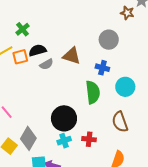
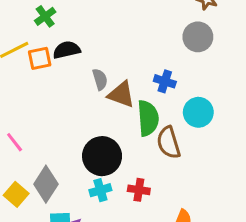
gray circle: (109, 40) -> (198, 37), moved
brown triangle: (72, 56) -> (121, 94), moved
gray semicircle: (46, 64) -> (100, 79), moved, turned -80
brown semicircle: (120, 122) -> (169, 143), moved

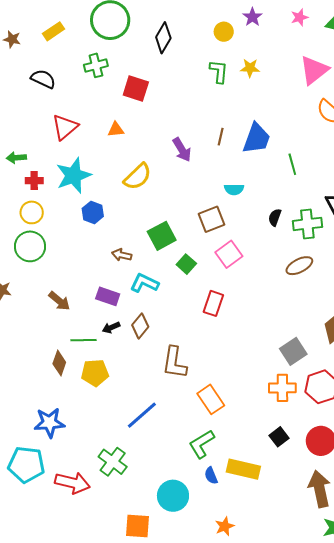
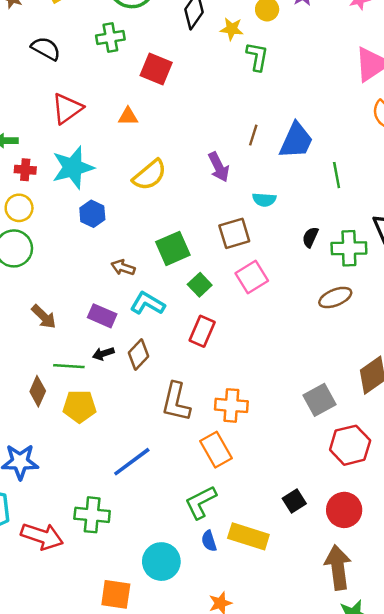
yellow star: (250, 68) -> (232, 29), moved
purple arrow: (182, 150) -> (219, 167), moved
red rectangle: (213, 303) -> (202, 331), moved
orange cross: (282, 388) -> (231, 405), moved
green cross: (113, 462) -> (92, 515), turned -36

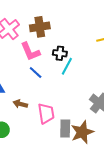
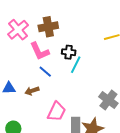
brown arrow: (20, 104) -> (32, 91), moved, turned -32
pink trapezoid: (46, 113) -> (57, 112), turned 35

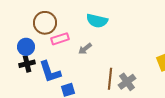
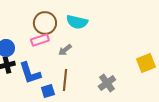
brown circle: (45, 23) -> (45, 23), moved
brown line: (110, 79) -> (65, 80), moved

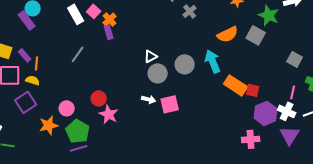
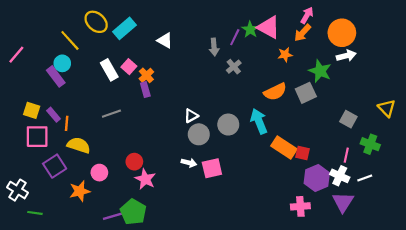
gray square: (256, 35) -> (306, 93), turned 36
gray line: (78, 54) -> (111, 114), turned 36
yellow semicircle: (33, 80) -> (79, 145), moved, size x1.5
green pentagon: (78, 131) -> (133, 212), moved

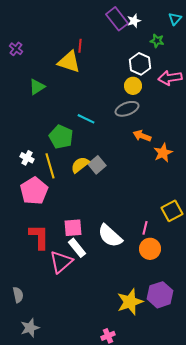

(TASK TO COMPLETE) Only the lines that contain the string "gray" should be copied from the entries above.

(SOLUTION TO THE EXERCISE)
gray circle: (109, 40) -> (198, 37), moved
gray semicircle: (46, 64) -> (100, 79), moved, turned -80
gray square: (256, 35) -> (306, 93), turned 36
gray line: (78, 54) -> (111, 114), turned 36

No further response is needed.